--- RECORDS PROVIDED Enclosed Below ---
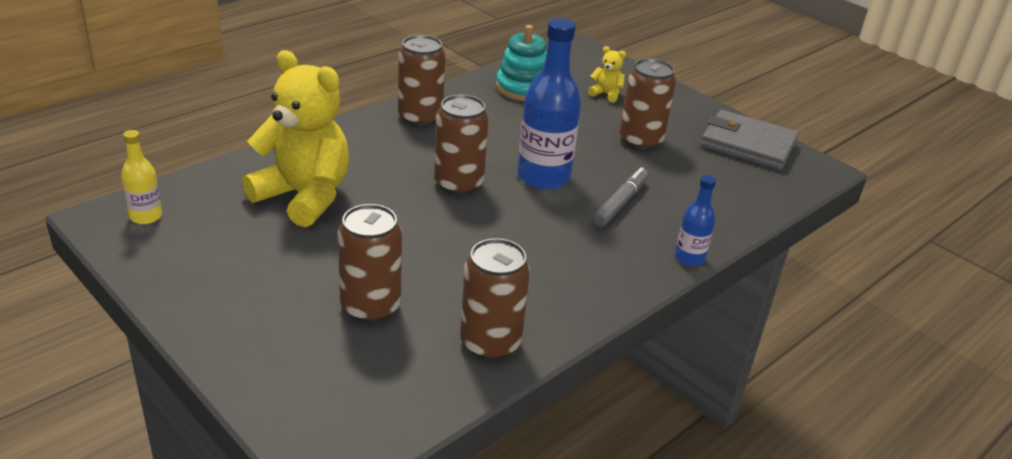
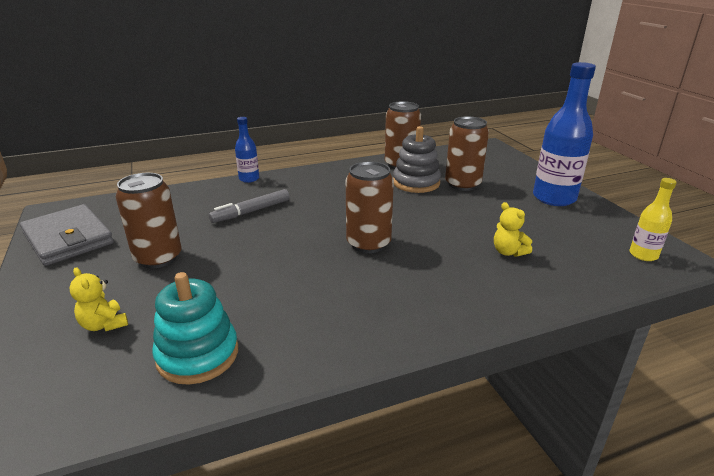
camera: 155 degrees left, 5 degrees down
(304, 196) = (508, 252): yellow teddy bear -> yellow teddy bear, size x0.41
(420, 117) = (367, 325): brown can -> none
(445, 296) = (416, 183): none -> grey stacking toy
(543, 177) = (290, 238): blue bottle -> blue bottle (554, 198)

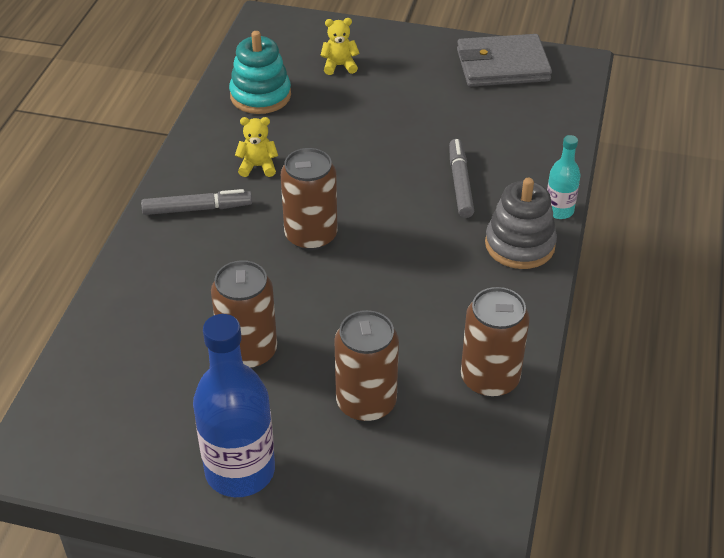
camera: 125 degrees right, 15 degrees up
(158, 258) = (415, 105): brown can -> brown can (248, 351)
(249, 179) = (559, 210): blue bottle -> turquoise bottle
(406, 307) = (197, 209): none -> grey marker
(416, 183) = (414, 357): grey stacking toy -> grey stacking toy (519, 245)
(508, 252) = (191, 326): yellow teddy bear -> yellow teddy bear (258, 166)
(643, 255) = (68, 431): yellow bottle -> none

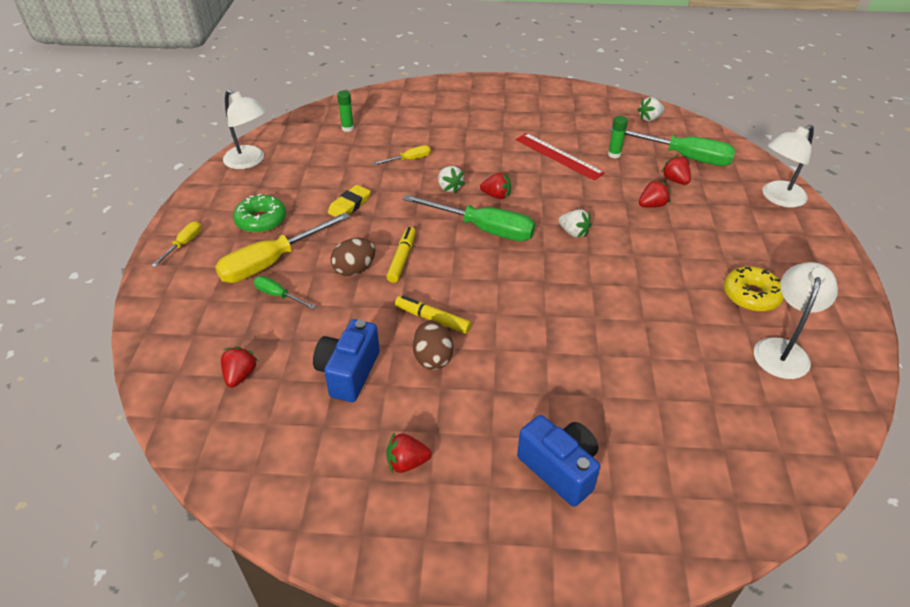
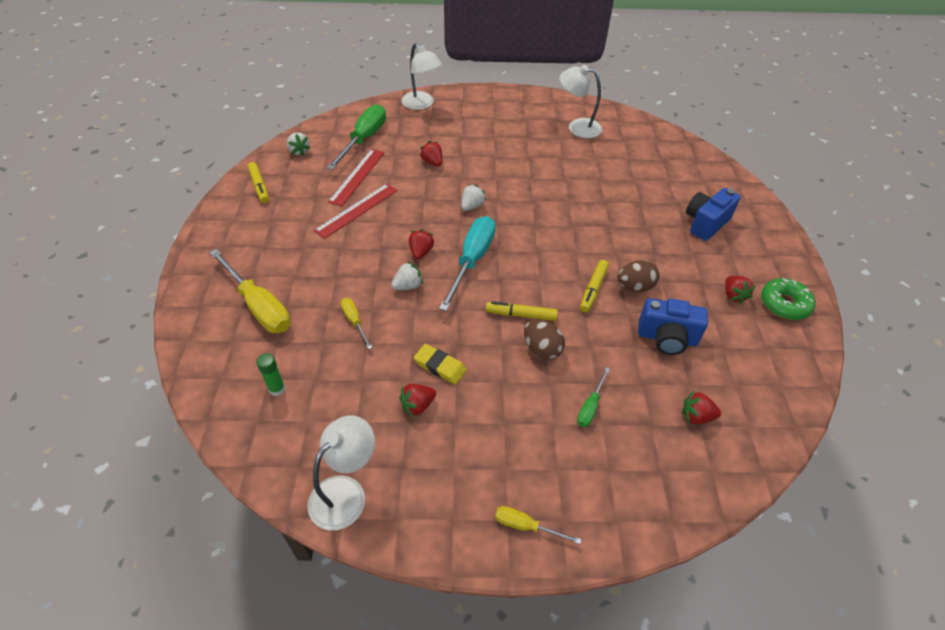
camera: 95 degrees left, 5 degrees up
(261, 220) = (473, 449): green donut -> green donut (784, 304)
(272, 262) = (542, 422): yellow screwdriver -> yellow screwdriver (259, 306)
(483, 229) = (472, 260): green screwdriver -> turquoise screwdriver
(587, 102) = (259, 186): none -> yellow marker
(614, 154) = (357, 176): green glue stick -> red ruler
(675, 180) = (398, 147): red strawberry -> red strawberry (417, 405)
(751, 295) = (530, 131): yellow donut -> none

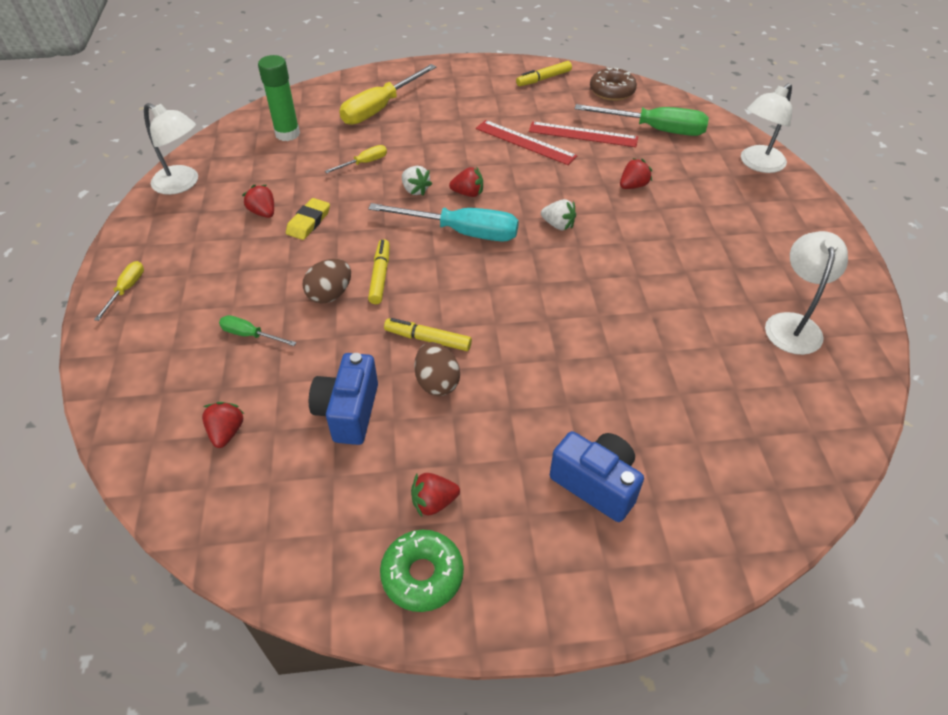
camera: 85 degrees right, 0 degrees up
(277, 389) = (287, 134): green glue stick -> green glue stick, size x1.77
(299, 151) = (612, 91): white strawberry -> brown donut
--- End of Enclosed RECORDS PROVIDED ---
Return every line of the listing above where "stick" appears.

(614, 154) = (357, 176): green glue stick -> red ruler
(277, 389) = (287, 134): green glue stick -> green glue stick, size x1.77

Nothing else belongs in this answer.